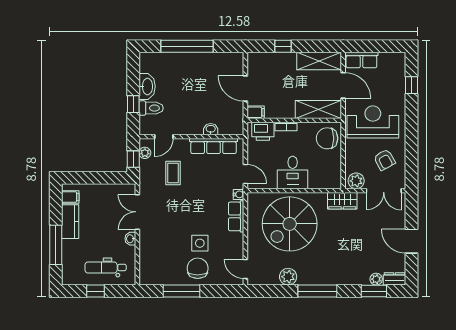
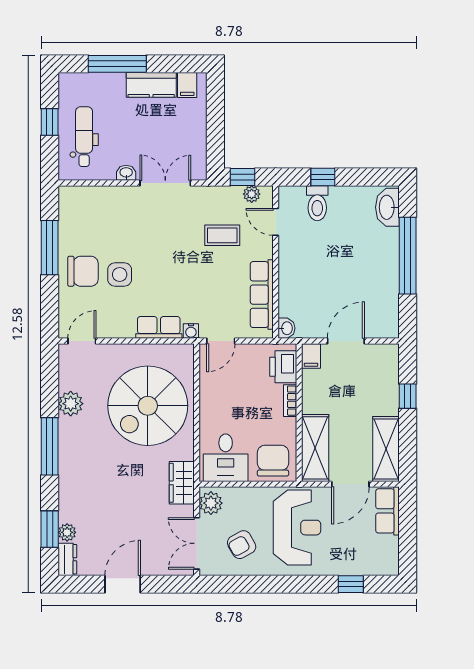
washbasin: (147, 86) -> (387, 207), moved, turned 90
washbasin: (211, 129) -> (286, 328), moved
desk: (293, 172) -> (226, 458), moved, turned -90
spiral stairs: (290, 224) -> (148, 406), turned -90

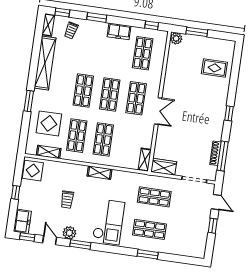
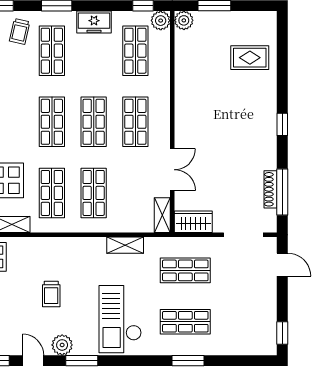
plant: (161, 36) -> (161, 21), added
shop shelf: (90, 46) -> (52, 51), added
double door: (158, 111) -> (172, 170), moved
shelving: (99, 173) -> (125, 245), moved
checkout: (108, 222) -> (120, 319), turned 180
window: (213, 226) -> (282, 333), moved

☆ ☆ ☆ ☆

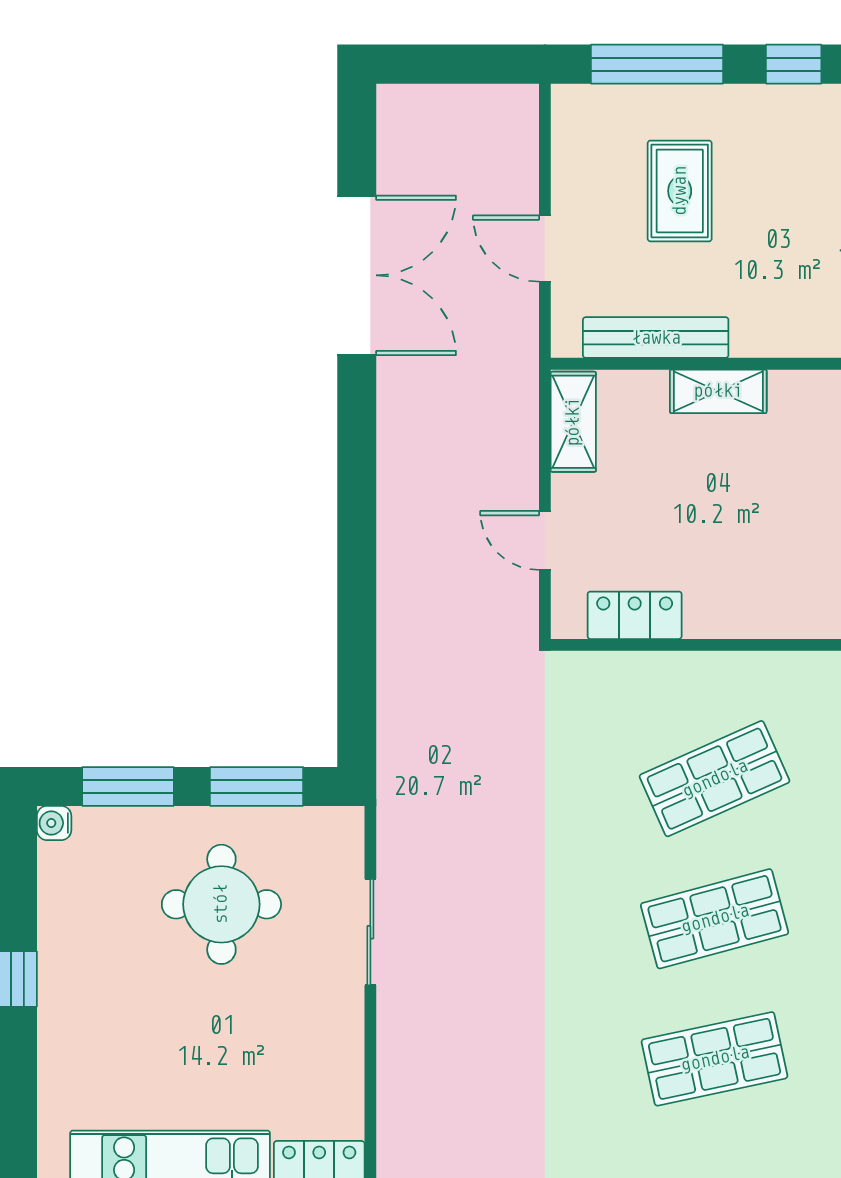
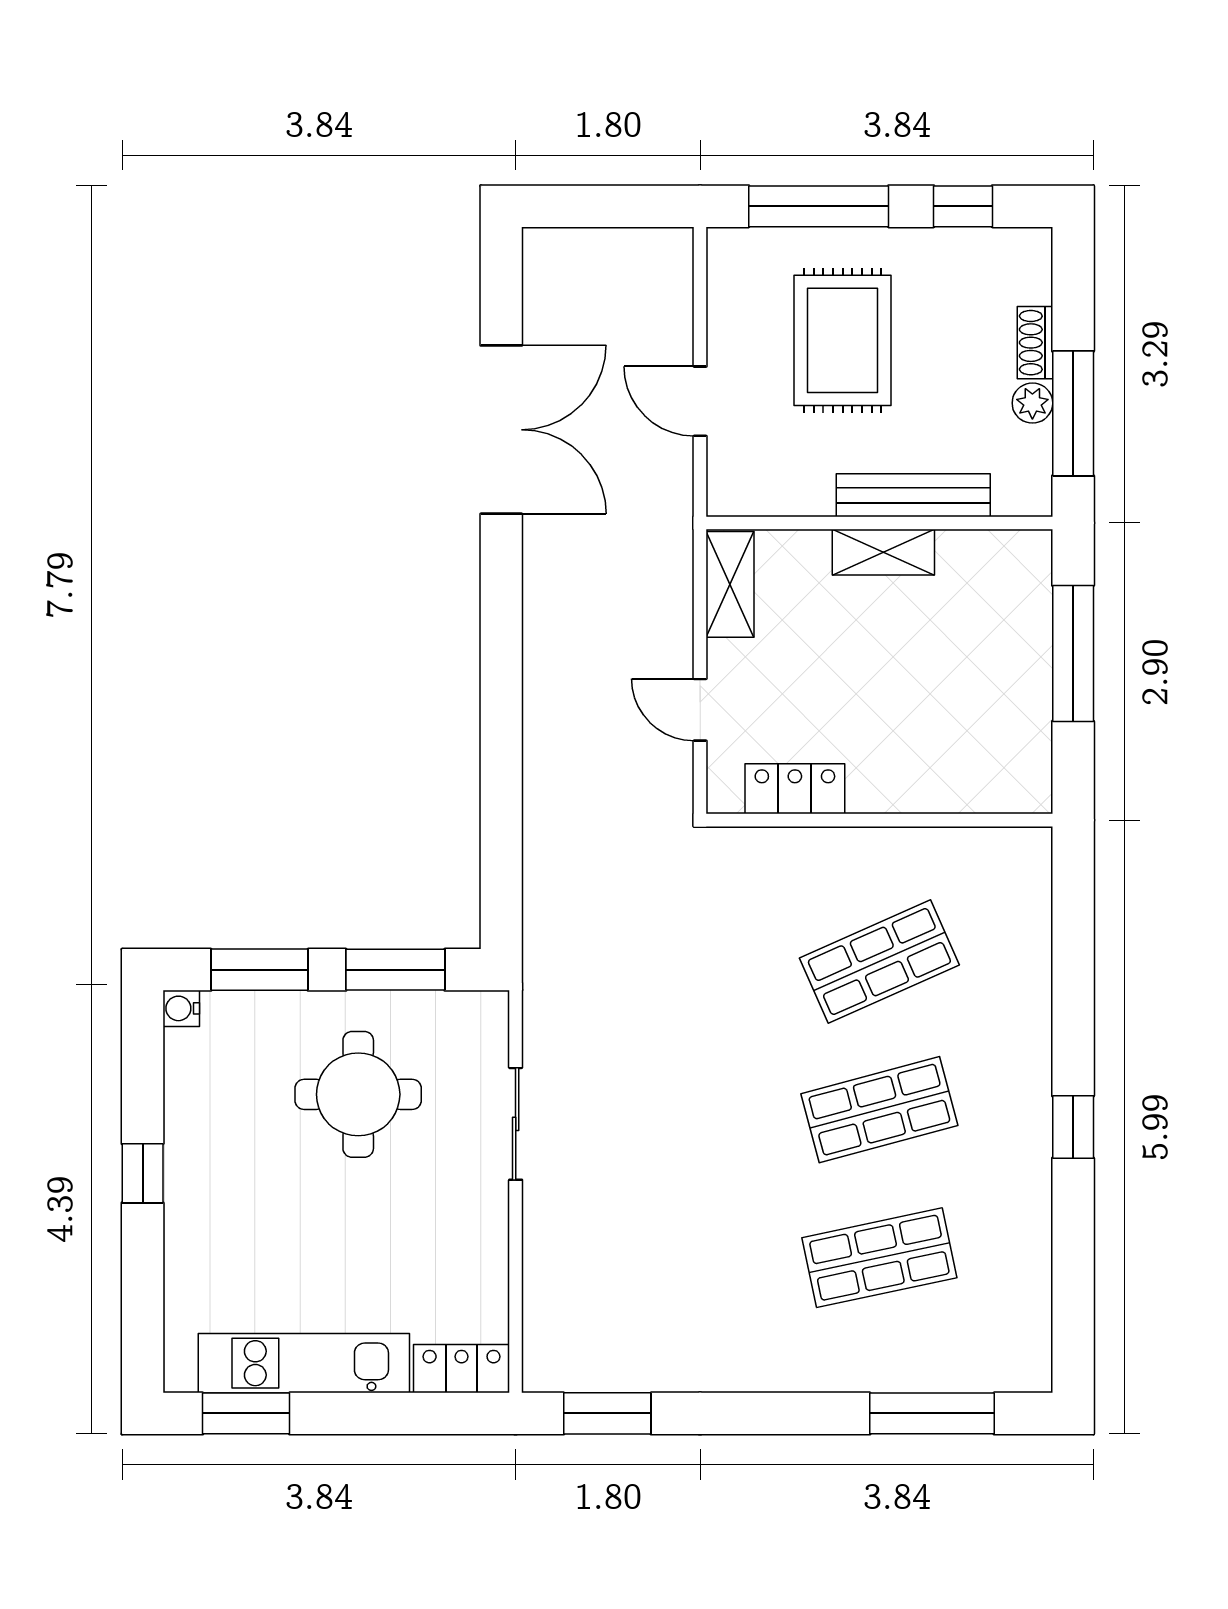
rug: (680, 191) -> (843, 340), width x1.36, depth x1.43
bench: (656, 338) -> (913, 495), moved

☆ ☆ ☆ ☆

Give again the lines of the listing above that run from the one with "desk: (293, 172)" up to and including the one with "shelving: (99, 173) -> (125, 245), moved". Keep them exact and omit the pictures.

#### [Expected output]
desk: (293, 172) -> (226, 458), moved, turned -90
spiral stairs: (290, 224) -> (148, 406), turned -90

plant: (161, 36) -> (161, 21), added
shop shelf: (90, 46) -> (52, 51), added
double door: (158, 111) -> (172, 170), moved
shelving: (99, 173) -> (125, 245), moved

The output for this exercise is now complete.